What is needed is a verbatim copy of every record below, with the pictures left out.
START Records to use
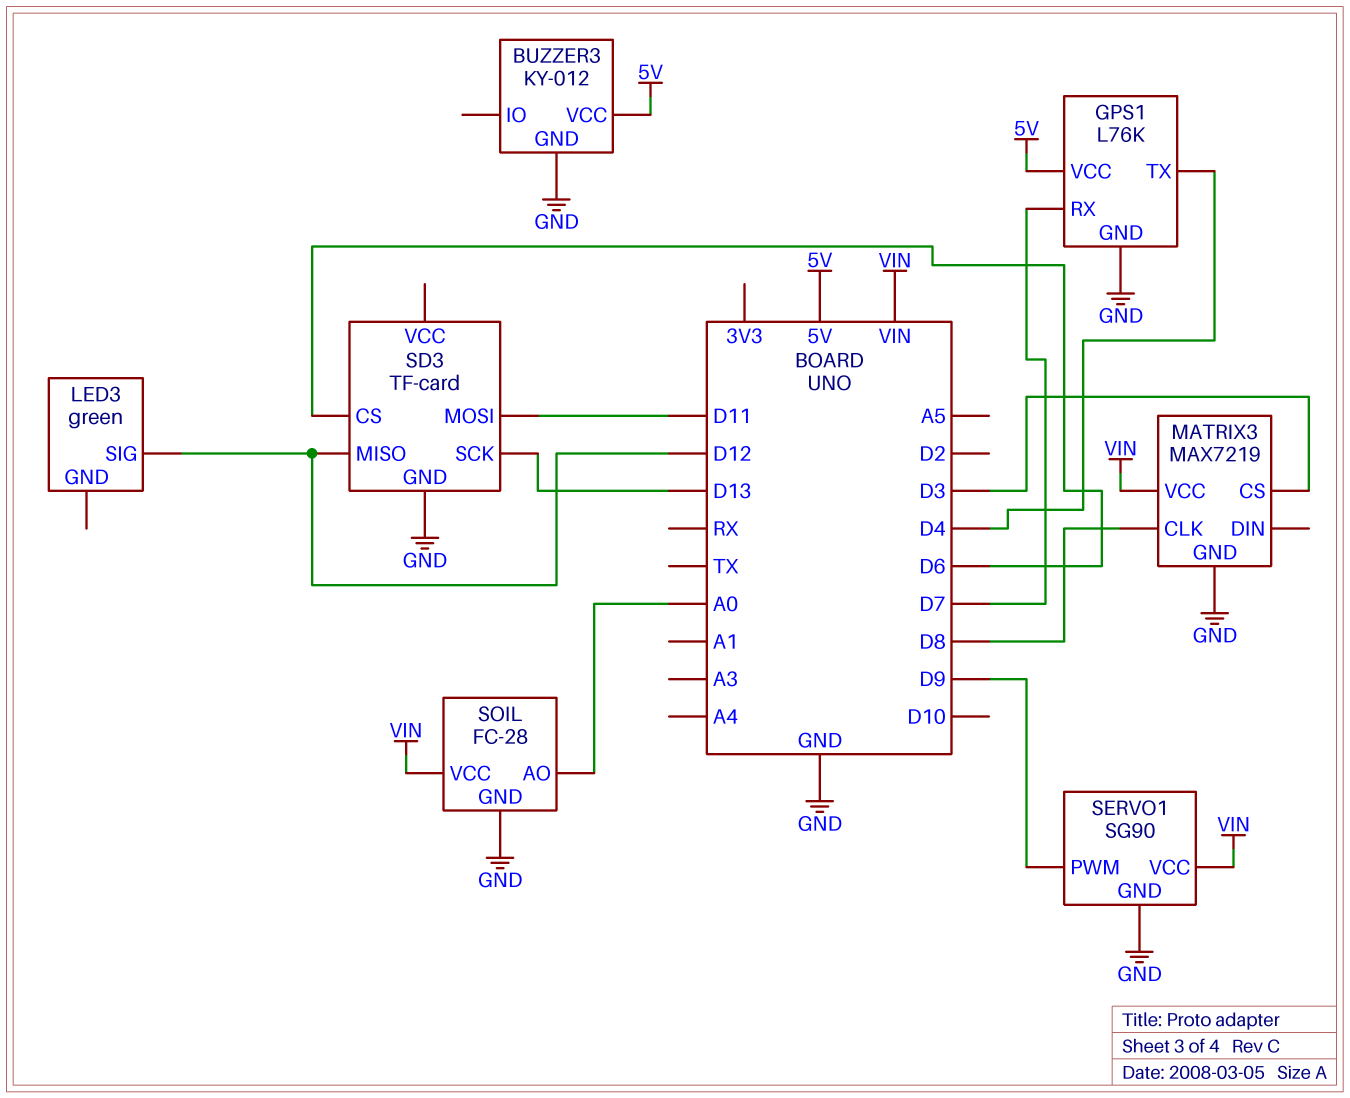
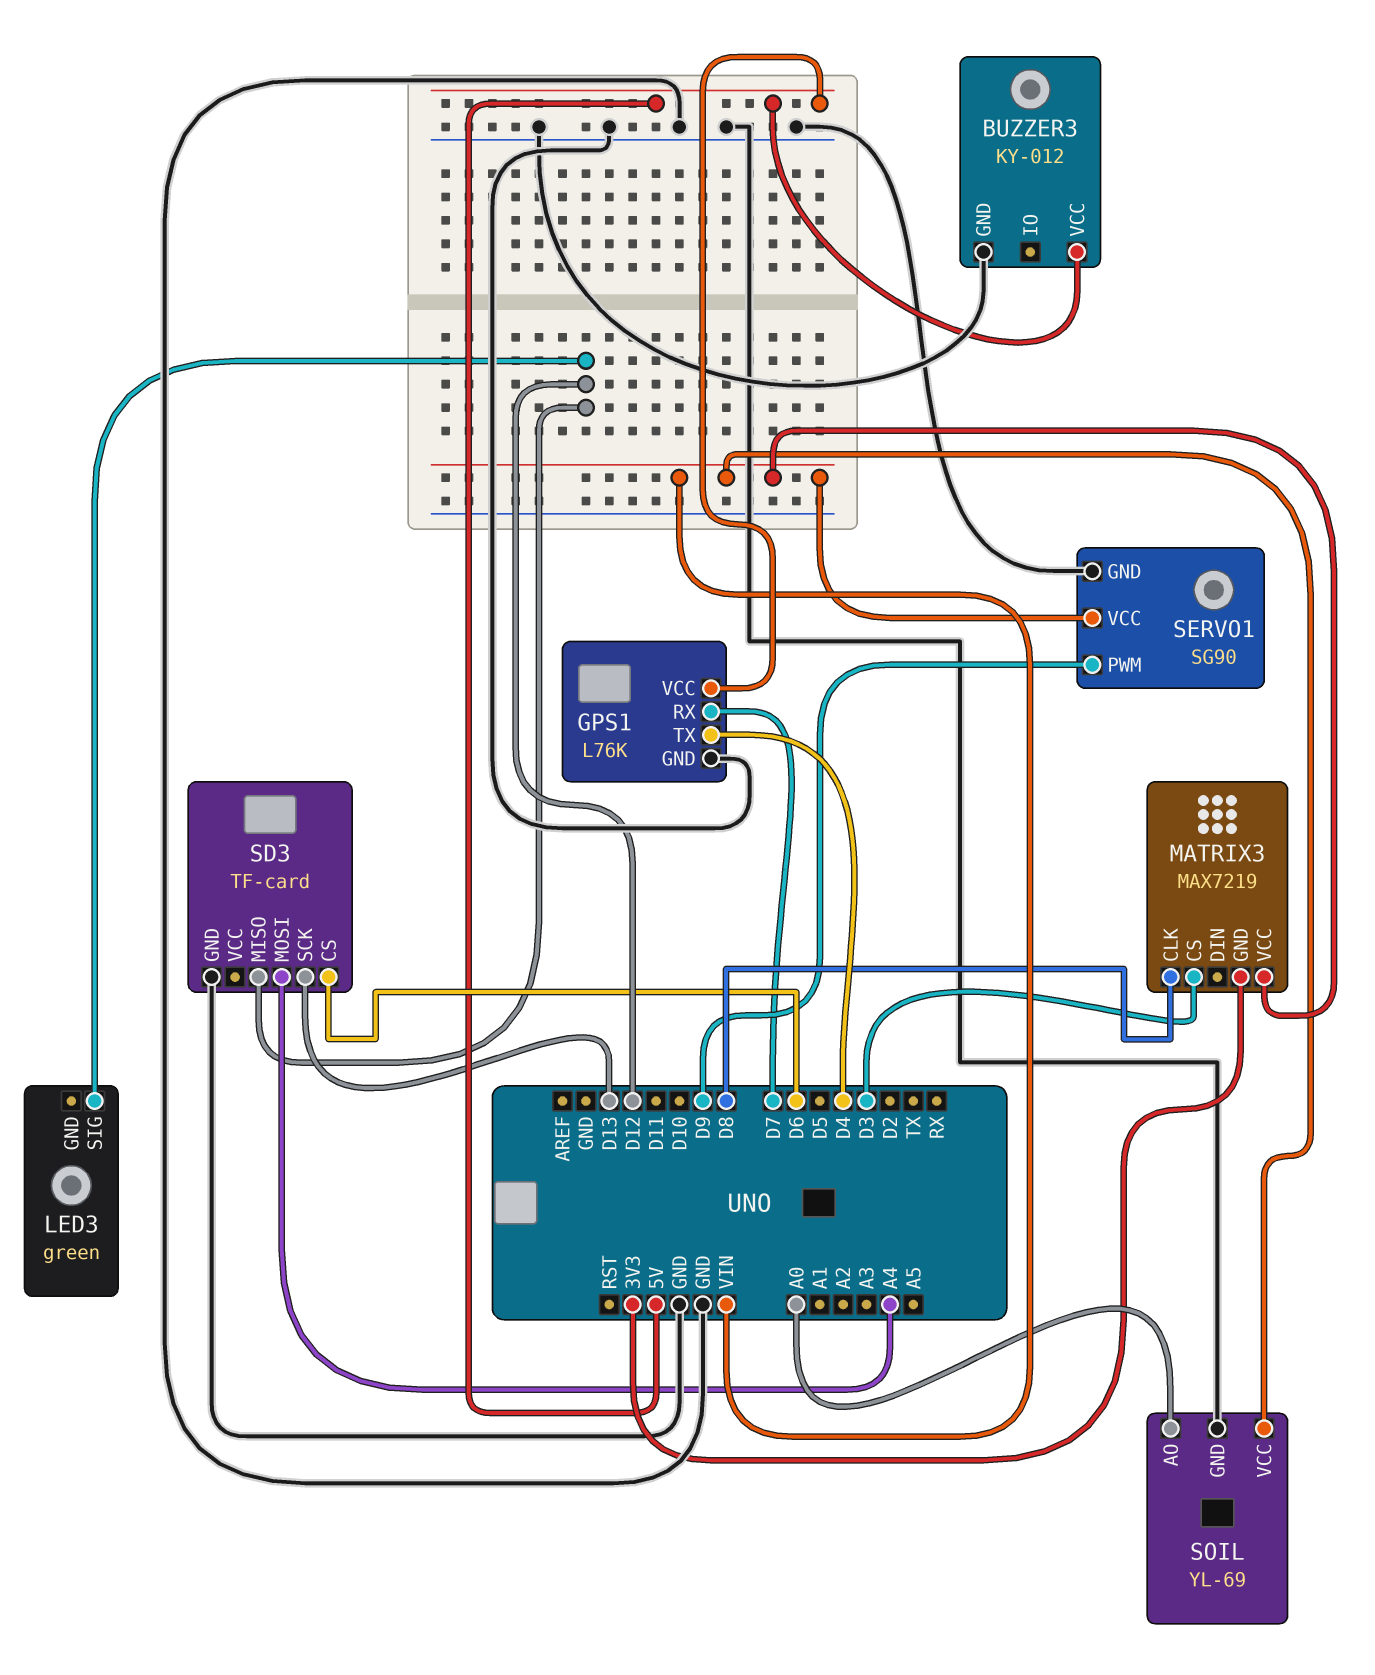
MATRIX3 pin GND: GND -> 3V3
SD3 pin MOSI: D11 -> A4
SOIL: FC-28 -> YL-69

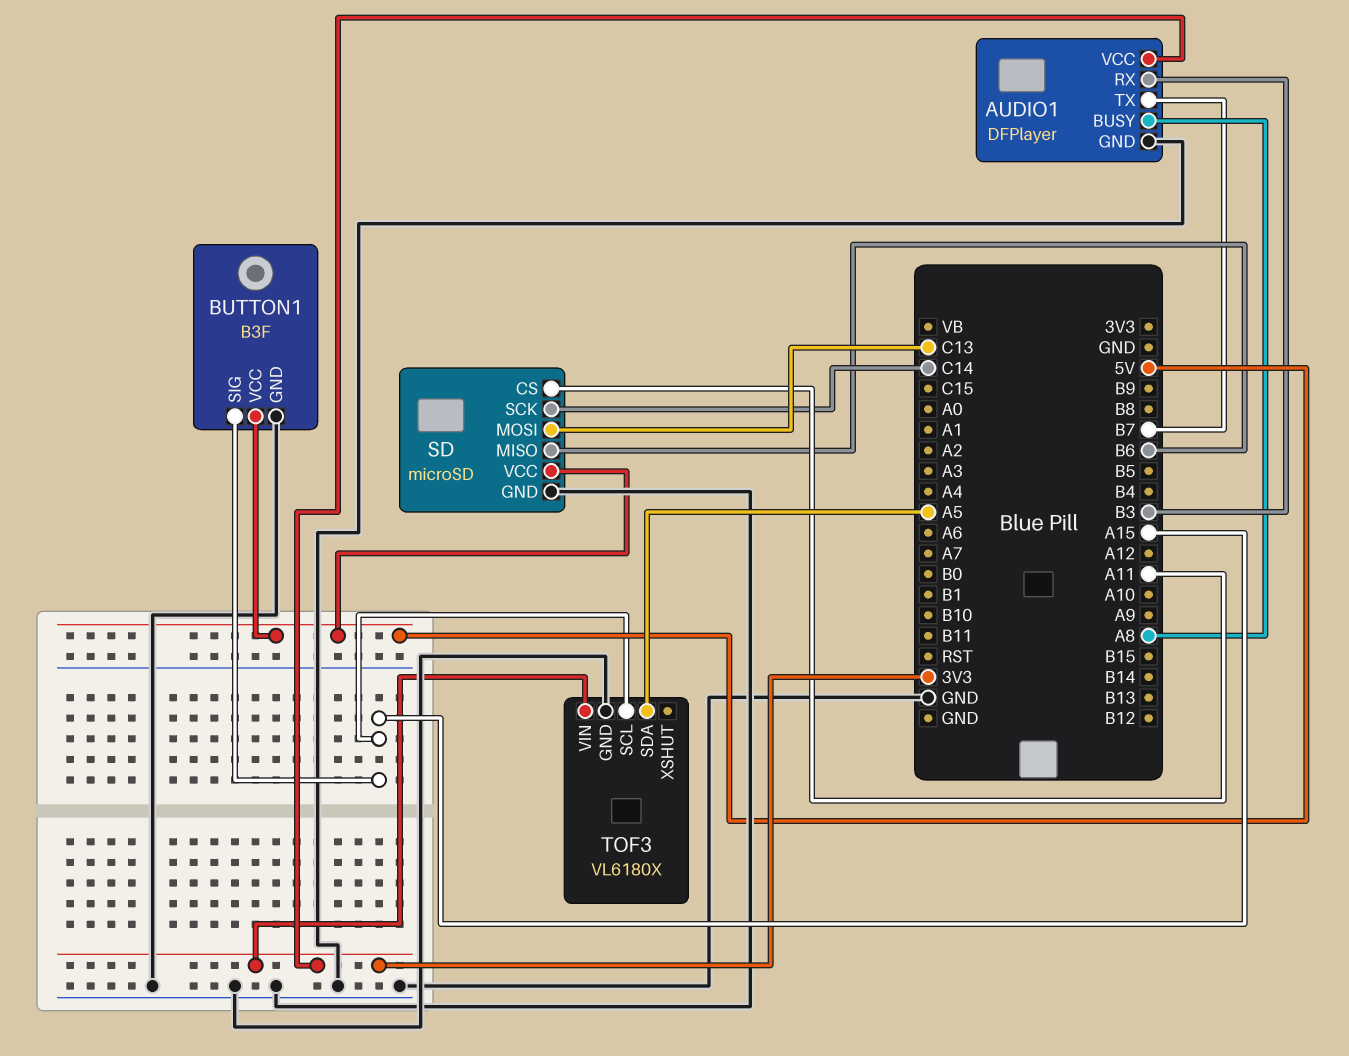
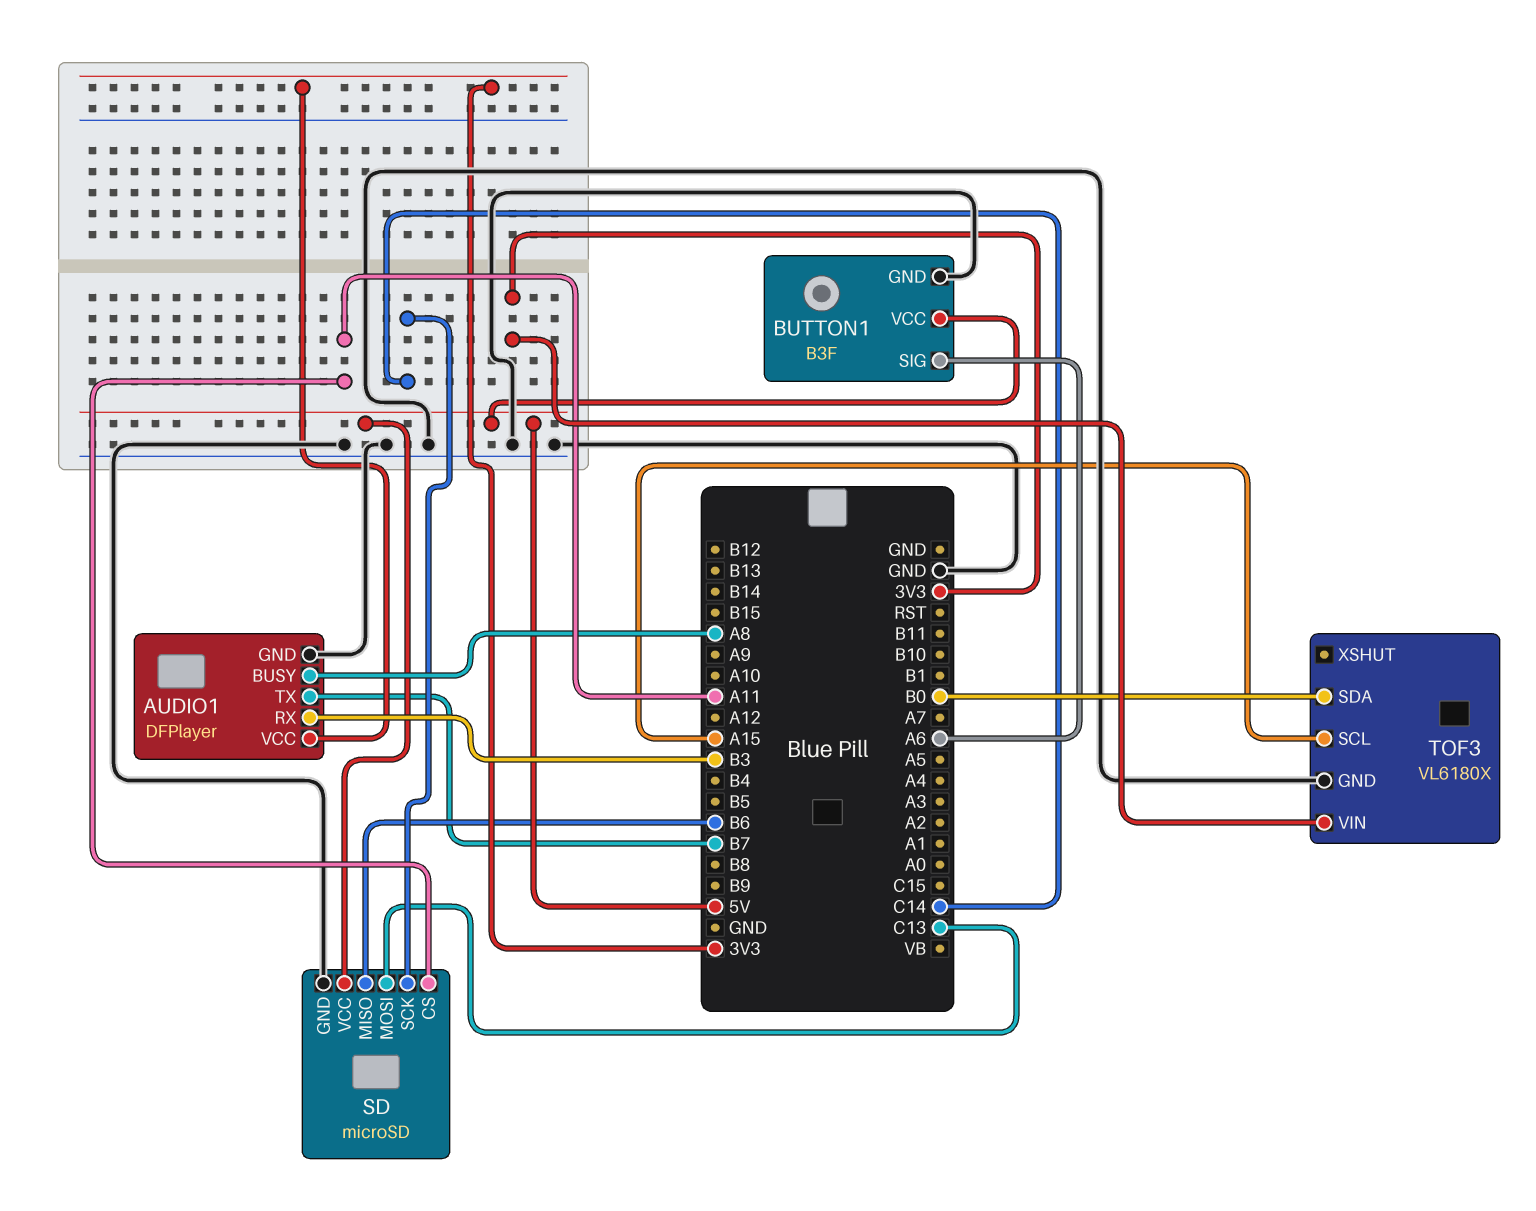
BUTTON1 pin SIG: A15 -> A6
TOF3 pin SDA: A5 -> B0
END Records to use
### Problem solution
MATRIX3 pin GND: GND -> 3V3
SD3 pin MOSI: D11 -> A4
SOIL: FC-28 -> YL-69

BUTTON1 pin SIG: A15 -> A6
TOF3 pin SDA: A5 -> B0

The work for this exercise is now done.